**Exercise details:**
Your reply should hold every record exactly as given, with no pictures in it.

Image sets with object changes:
▬▬▬
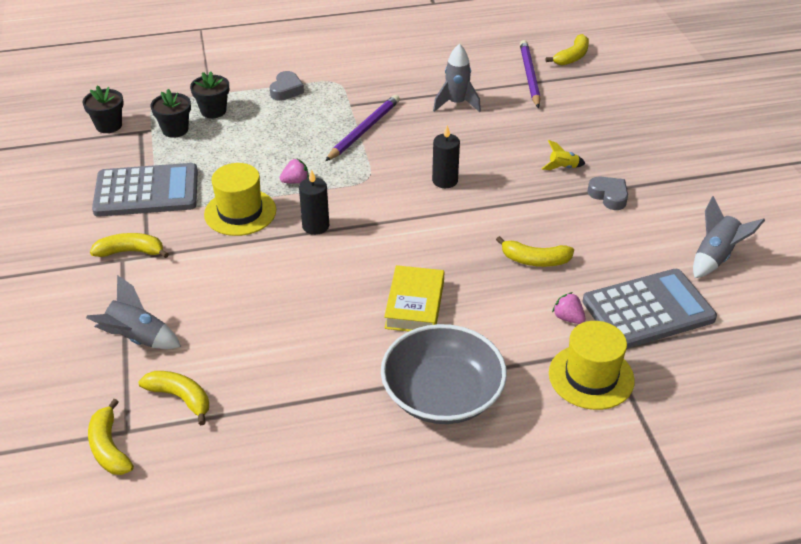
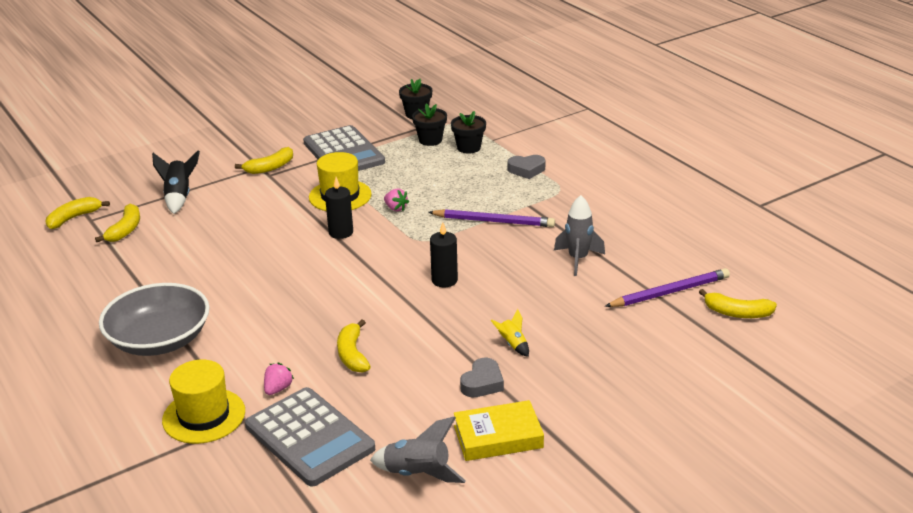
camera: 70 degrees right, 10 degrees down
grey rocket [86,275,181,349] -> black rocket [152,150,200,214]
yellow banana [90,233,169,258] -> yellow banana turned 75 degrees clockwise [235,147,293,174]
yellow book [384,265,444,332] -> yellow book moved to [454,400,544,461]

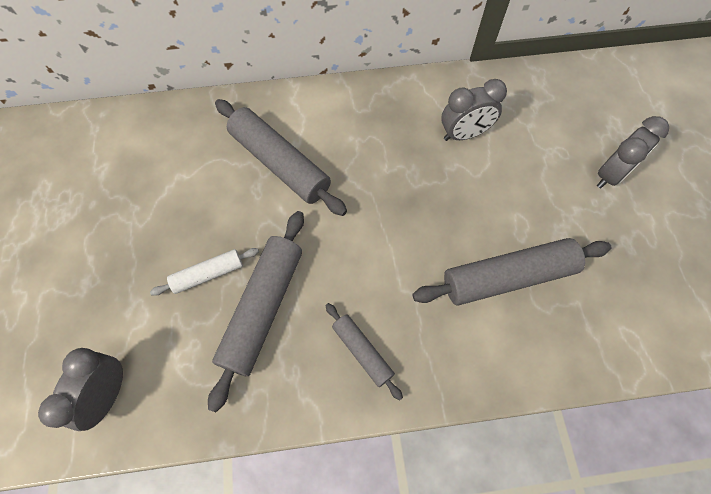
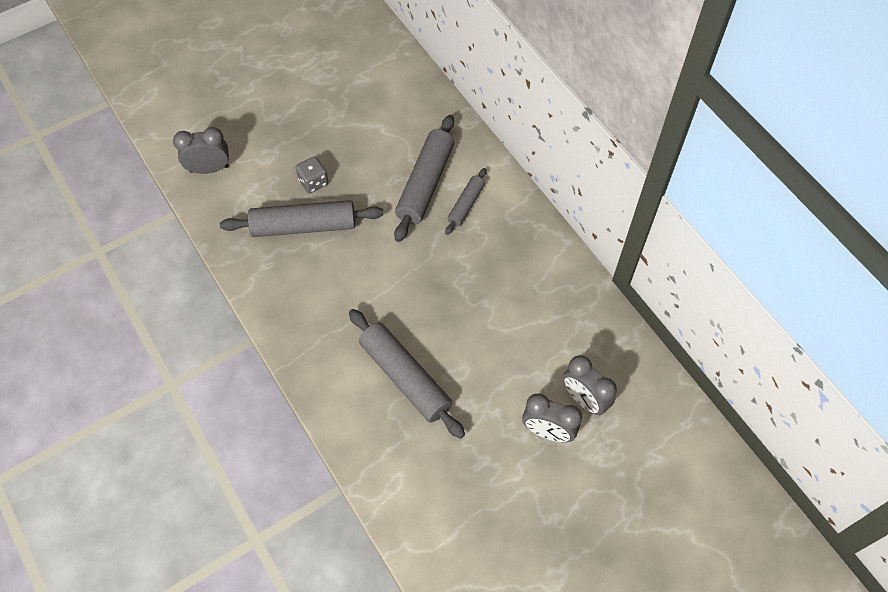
camera: 65 degrees right, 5 degrees down
white rolling pin [150,248,259,296] -> grey dice [295,156,328,193]
grey rolling pin [325,303,403,401] -> grey rolling pin moved to [445,168,487,235]
grey clock [441,79,507,141] -> grey clock moved to [563,355,617,415]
▬▬▬
**Response to the exercise:**
camera: 70 degrees right, 10 degrees down
grey rocket [86,275,181,349] -> black rocket [152,150,200,214]
yellow banana [90,233,169,258] -> yellow banana turned 75 degrees clockwise [235,147,293,174]
yellow book [384,265,444,332] -> yellow book moved to [454,400,544,461]

camera: 65 degrees right, 5 degrees down
white rolling pin [150,248,259,296] -> grey dice [295,156,328,193]
grey rolling pin [325,303,403,401] -> grey rolling pin moved to [445,168,487,235]
grey clock [441,79,507,141] -> grey clock moved to [563,355,617,415]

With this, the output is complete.